*What you need to do*. Print the full set of records below, character for character and picture-free.

(Extracted data entries)
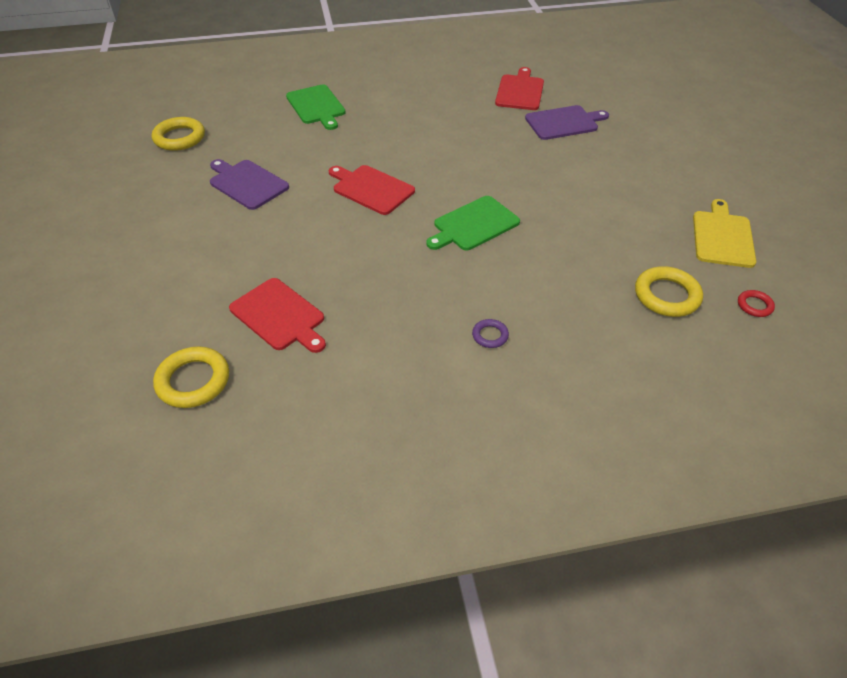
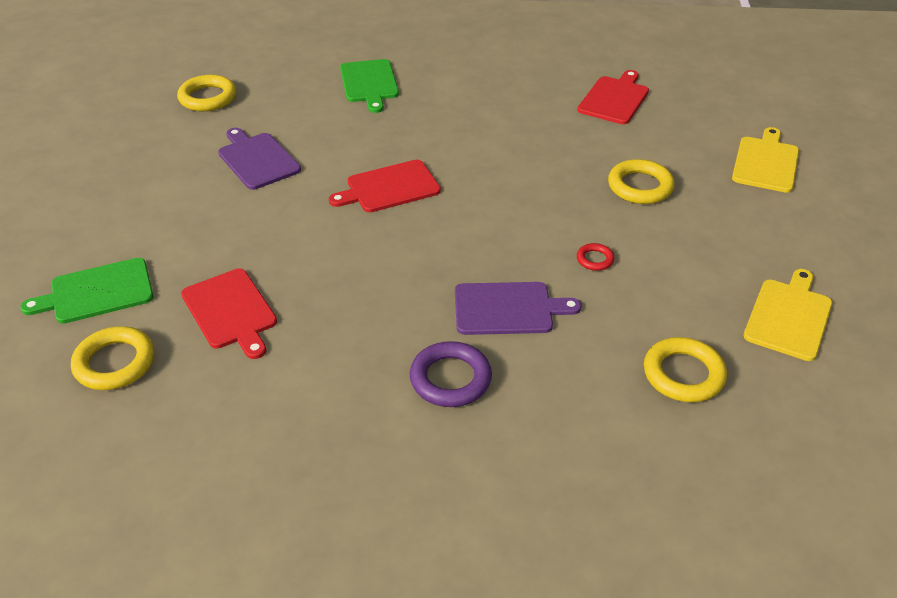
camera: 15 degrees right, 5 degrees down
red cutting board [329,165,415,215] -> red cutting board turned 75 degrees counterclockwise [329,160,441,212]
green cutting board [426,196,520,250] -> green cutting board moved to [20,258,153,324]
purple ring [472,319,509,348] -> purple ring [410,341,492,407], size x1.90
purple cutting board [525,105,609,140] -> purple cutting board moved to [455,282,581,335]
red ring [738,290,775,317] -> red ring moved to [577,243,615,271]
none -> yellow ring [608,159,675,204]
none -> yellow cutting board [732,127,799,193]

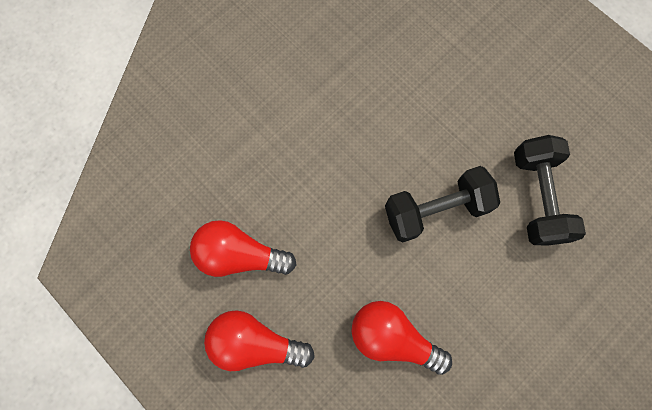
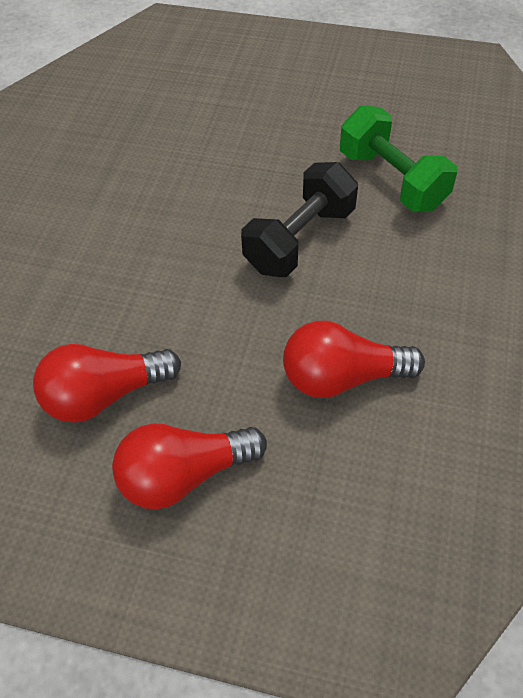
camera: 30 degrees left, 20 degrees down
black dumbbell [514,135,586,246] -> green dumbbell [340,105,457,212]

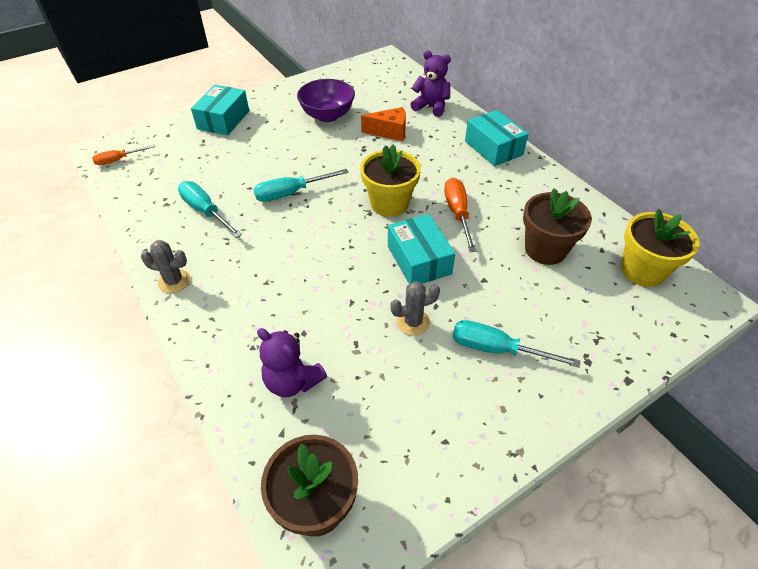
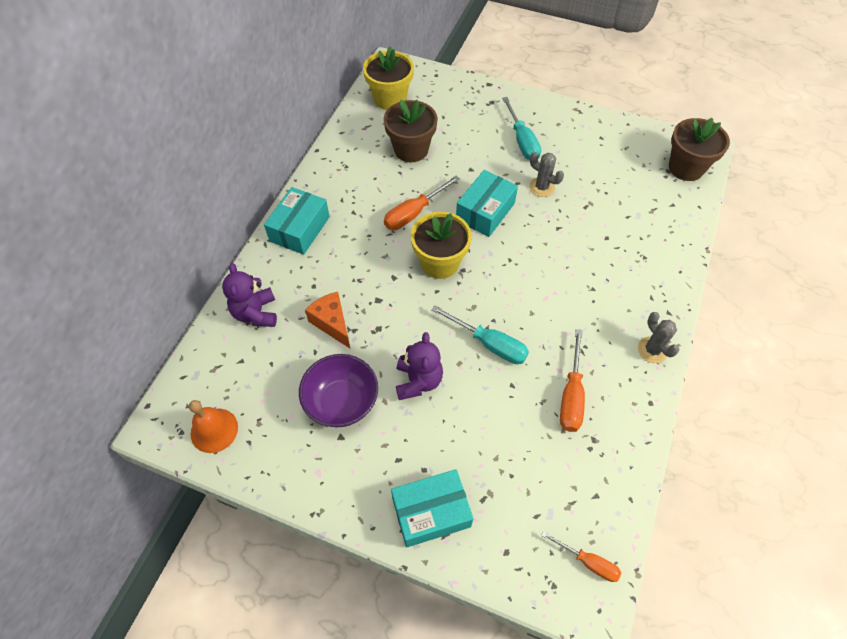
camera: 125 degrees left, 10 degrees up
turquoise screwdriver [178,181,242,238] -> orange screwdriver [560,329,585,432]
purple teddy bear [257,328,327,397] -> purple teddy bear moved to [396,332,443,400]
none -> orange bell [189,400,238,453]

*Response box*.
camera: 15 degrees right, 5 degrees down
red cutting board [329,165,415,215] -> red cutting board turned 75 degrees counterclockwise [329,160,441,212]
green cutting board [426,196,520,250] -> green cutting board moved to [20,258,153,324]
purple ring [472,319,509,348] -> purple ring [410,341,492,407], size x1.90
purple cutting board [525,105,609,140] -> purple cutting board moved to [455,282,581,335]
red ring [738,290,775,317] -> red ring moved to [577,243,615,271]
none -> yellow ring [608,159,675,204]
none -> yellow cutting board [732,127,799,193]

camera: 30 degrees left, 20 degrees down
black dumbbell [514,135,586,246] -> green dumbbell [340,105,457,212]

camera: 125 degrees left, 10 degrees up
turquoise screwdriver [178,181,242,238] -> orange screwdriver [560,329,585,432]
purple teddy bear [257,328,327,397] -> purple teddy bear moved to [396,332,443,400]
none -> orange bell [189,400,238,453]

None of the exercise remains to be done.